REQUIRED WORK:
Repeat the entries exactly as they stand.

EXERCISE DATA: Begin

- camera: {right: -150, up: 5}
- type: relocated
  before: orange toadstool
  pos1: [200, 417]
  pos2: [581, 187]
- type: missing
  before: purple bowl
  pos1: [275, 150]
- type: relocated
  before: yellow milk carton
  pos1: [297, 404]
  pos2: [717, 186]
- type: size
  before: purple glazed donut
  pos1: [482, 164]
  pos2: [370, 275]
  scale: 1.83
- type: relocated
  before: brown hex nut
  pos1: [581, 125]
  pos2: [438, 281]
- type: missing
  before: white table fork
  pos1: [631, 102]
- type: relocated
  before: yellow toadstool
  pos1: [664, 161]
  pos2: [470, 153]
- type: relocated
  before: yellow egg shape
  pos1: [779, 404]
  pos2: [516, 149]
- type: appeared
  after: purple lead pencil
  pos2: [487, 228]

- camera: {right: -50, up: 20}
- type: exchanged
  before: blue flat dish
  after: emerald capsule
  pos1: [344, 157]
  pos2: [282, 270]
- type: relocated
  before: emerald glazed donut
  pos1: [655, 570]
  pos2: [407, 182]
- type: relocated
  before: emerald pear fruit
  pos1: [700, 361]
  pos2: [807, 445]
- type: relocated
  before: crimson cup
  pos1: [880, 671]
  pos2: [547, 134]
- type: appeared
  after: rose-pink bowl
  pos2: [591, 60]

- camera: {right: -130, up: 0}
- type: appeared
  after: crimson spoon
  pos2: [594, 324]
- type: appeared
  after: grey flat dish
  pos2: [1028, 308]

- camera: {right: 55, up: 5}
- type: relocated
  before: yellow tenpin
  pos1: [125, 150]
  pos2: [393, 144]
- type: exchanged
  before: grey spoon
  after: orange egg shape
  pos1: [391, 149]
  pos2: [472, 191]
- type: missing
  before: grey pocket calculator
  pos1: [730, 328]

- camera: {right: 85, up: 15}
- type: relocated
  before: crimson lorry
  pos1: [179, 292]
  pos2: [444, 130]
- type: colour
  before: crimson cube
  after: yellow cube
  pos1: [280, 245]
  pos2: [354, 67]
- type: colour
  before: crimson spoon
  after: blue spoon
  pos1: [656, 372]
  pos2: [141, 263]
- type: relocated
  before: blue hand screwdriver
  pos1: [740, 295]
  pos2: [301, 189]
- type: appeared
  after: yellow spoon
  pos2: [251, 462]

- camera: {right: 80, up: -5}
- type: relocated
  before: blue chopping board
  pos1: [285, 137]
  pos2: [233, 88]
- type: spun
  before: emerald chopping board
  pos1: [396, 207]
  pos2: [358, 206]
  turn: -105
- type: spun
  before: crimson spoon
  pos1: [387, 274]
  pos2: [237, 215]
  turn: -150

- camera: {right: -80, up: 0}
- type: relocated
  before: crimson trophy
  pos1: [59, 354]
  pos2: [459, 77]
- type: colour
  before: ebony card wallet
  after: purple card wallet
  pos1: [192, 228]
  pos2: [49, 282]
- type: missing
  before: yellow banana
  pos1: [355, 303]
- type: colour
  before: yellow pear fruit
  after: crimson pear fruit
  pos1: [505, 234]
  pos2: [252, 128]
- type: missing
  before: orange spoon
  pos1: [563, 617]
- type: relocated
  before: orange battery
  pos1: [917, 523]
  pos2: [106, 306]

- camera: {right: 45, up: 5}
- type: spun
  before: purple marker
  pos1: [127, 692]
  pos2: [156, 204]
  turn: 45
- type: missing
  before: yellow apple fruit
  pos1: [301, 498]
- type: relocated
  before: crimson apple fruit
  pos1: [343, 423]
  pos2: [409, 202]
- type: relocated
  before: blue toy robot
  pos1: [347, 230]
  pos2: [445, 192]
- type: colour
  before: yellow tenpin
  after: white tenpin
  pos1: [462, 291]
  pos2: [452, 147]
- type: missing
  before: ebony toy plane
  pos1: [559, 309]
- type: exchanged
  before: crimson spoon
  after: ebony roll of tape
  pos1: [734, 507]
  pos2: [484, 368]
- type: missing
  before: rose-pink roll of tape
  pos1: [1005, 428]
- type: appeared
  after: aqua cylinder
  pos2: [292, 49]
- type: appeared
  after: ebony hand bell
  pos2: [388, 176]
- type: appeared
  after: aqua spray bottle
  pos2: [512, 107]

EXERCISE DATA: End

OUTPUT FOR THIS EXERCISE:
- camera: {right: -150, up: 5}
- type: relocated
  before: orange toadstool
  pos1: [200, 417]
  pos2: [581, 187]
- type: missing
  before: purple bowl
  pos1: [275, 150]
- type: relocated
  before: yellow milk carton
  pos1: [297, 404]
  pos2: [717, 186]
- type: size
  before: purple glazed donut
  pos1: [482, 164]
  pos2: [370, 275]
  scale: 1.83
- type: relocated
  before: brown hex nut
  pos1: [581, 125]
  pos2: [438, 281]
- type: missing
  before: white table fork
  pos1: [631, 102]
- type: relocated
  before: yellow toadstool
  pos1: [664, 161]
  pos2: [470, 153]
- type: relocated
  before: yellow egg shape
  pos1: [779, 404]
  pos2: [516, 149]
- type: appeared
  after: purple lead pencil
  pos2: [487, 228]

- camera: {right: -50, up: 20}
- type: exchanged
  before: blue flat dish
  after: emerald capsule
  pos1: [344, 157]
  pos2: [282, 270]
- type: relocated
  before: emerald glazed donut
  pos1: [655, 570]
  pos2: [407, 182]
- type: relocated
  before: emerald pear fruit
  pos1: [700, 361]
  pos2: [807, 445]
- type: relocated
  before: crimson cup
  pos1: [880, 671]
  pos2: [547, 134]
- type: appeared
  after: rose-pink bowl
  pos2: [591, 60]

- camera: {right: -130, up: 0}
- type: appeared
  after: crimson spoon
  pos2: [594, 324]
- type: appeared
  after: grey flat dish
  pos2: [1028, 308]

- camera: {right: 55, up: 5}
- type: relocated
  before: yellow tenpin
  pos1: [125, 150]
  pos2: [393, 144]
- type: exchanged
  before: grey spoon
  after: orange egg shape
  pos1: [391, 149]
  pos2: [472, 191]
- type: missing
  before: grey pocket calculator
  pos1: [730, 328]

- camera: {right: 85, up: 15}
- type: relocated
  before: crimson lorry
  pos1: [179, 292]
  pos2: [444, 130]
- type: colour
  before: crimson cube
  after: yellow cube
  pos1: [280, 245]
  pos2: [354, 67]
- type: colour
  before: crimson spoon
  after: blue spoon
  pos1: [656, 372]
  pos2: [141, 263]
- type: relocated
  before: blue hand screwdriver
  pos1: [740, 295]
  pos2: [301, 189]
- type: appeared
  after: yellow spoon
  pos2: [251, 462]

- camera: {right: 80, up: -5}
- type: relocated
  before: blue chopping board
  pos1: [285, 137]
  pos2: [233, 88]
- type: spun
  before: emerald chopping board
  pos1: [396, 207]
  pos2: [358, 206]
  turn: -105
- type: spun
  before: crimson spoon
  pos1: [387, 274]
  pos2: [237, 215]
  turn: -150

- camera: {right: -80, up: 0}
- type: relocated
  before: crimson trophy
  pos1: [59, 354]
  pos2: [459, 77]
- type: colour
  before: ebony card wallet
  after: purple card wallet
  pos1: [192, 228]
  pos2: [49, 282]
- type: missing
  before: yellow banana
  pos1: [355, 303]
- type: colour
  before: yellow pear fruit
  after: crimson pear fruit
  pos1: [505, 234]
  pos2: [252, 128]
- type: missing
  before: orange spoon
  pos1: [563, 617]
- type: relocated
  before: orange battery
  pos1: [917, 523]
  pos2: [106, 306]

- camera: {right: 45, up: 5}
- type: spun
  before: purple marker
  pos1: [127, 692]
  pos2: [156, 204]
  turn: 45
- type: missing
  before: yellow apple fruit
  pos1: [301, 498]
- type: relocated
  before: crimson apple fruit
  pos1: [343, 423]
  pos2: [409, 202]
- type: relocated
  before: blue toy robot
  pos1: [347, 230]
  pos2: [445, 192]
- type: colour
  before: yellow tenpin
  after: white tenpin
  pos1: [462, 291]
  pos2: [452, 147]
- type: missing
  before: ebony toy plane
  pos1: [559, 309]
- type: exchanged
  before: crimson spoon
  after: ebony roll of tape
  pos1: [734, 507]
  pos2: [484, 368]
- type: missing
  before: rose-pink roll of tape
  pos1: [1005, 428]
- type: appeared
  after: aqua cylinder
  pos2: [292, 49]
- type: appeared
  after: ebony hand bell
  pos2: [388, 176]
- type: appeared
  after: aqua spray bottle
  pos2: [512, 107]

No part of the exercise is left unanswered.